> About this exercise:
Quote exactly, and only, the lines of the material below from the line with "The Sprühflasche/grün ended" through the line with "What was the Auto/türkis".

> Data to examine:
━━━━━━

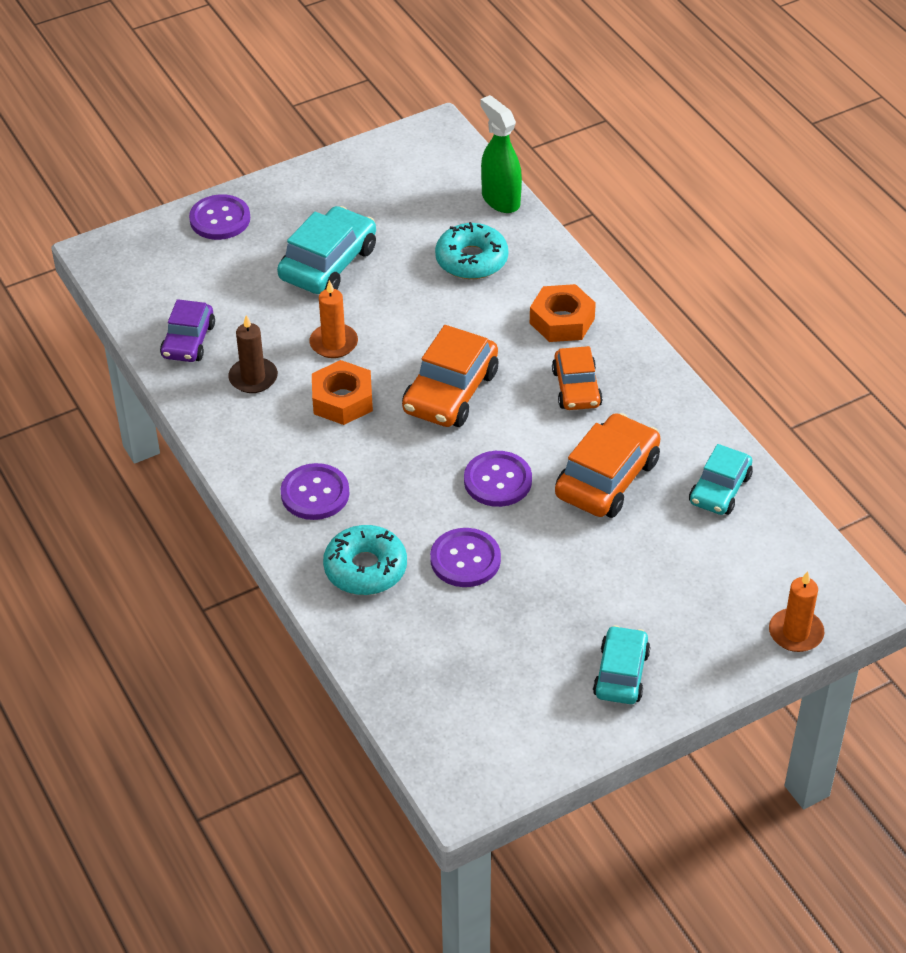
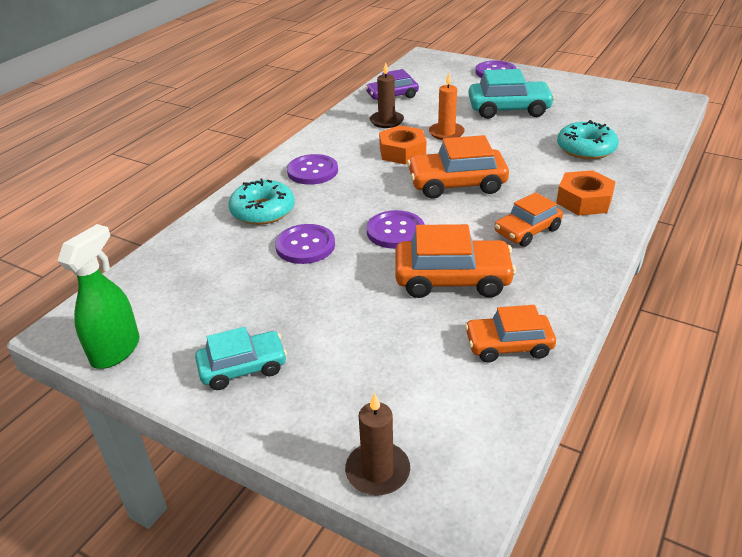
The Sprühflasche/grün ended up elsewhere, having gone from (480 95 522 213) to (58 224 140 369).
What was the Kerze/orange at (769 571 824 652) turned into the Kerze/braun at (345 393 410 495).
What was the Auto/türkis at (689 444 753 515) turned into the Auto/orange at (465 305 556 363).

━━━━━━

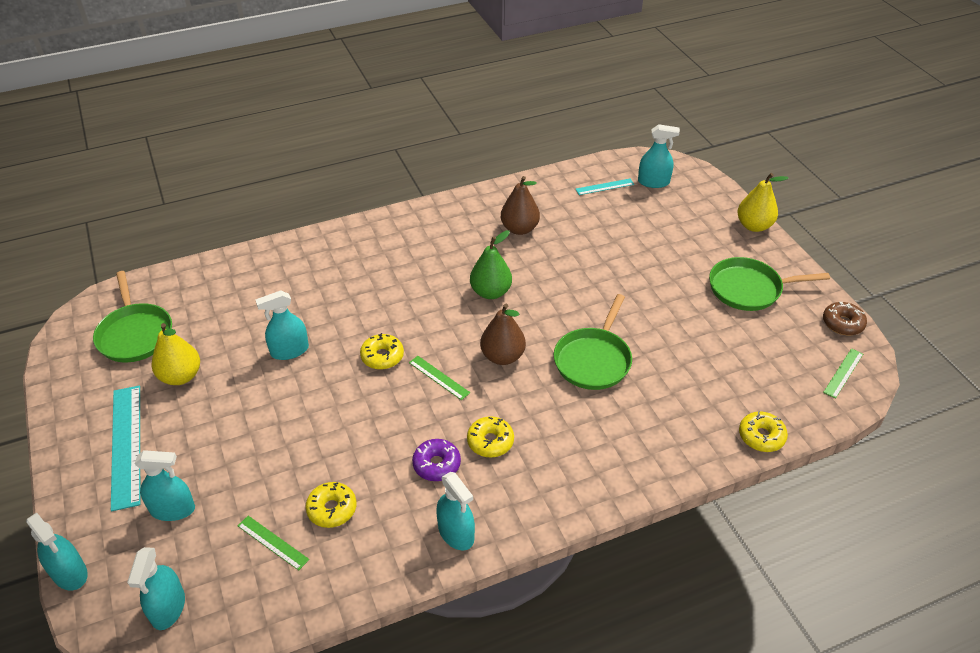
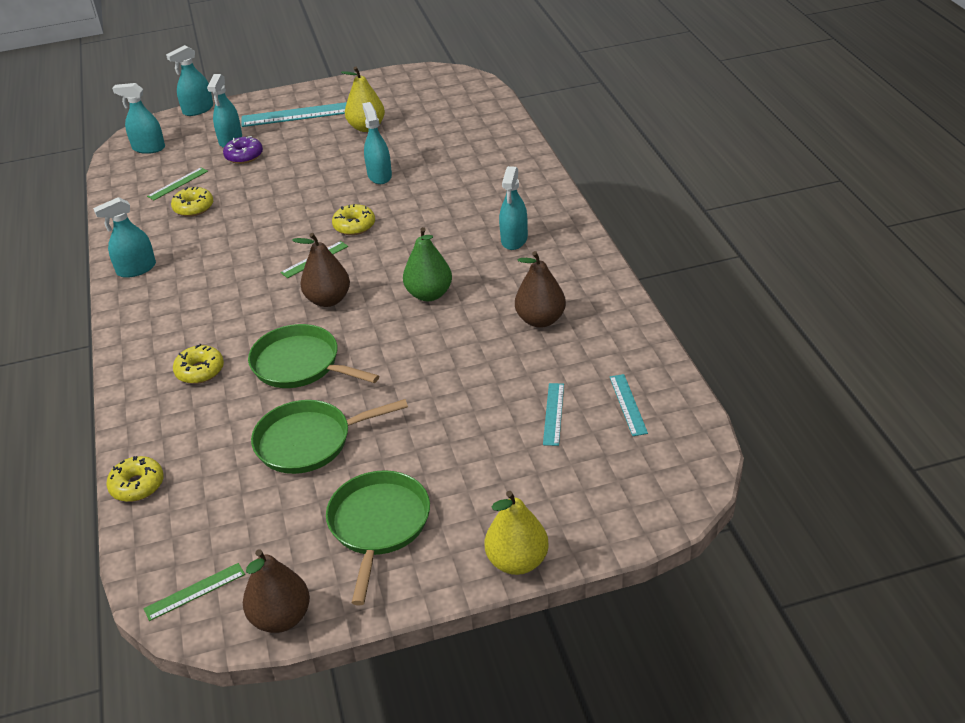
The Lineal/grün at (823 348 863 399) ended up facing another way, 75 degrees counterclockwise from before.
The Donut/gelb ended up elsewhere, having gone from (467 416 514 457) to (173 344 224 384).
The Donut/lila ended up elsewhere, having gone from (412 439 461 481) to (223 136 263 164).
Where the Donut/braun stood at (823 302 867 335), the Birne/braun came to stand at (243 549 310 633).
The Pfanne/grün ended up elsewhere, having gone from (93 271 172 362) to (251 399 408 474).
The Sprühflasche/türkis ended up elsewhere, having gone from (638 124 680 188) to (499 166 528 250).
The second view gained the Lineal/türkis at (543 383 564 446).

━━━━━━

> Solution below:
The Sprühflasche/grün ended up elsewhere, having gone from (480 95 522 213) to (58 224 140 369).
What was the Kerze/orange at (769 571 824 652) turned into the Kerze/braun at (345 393 410 495).
What was the Auto/türkis at (689 444 753 515) turned into the Auto/orange at (465 305 556 363).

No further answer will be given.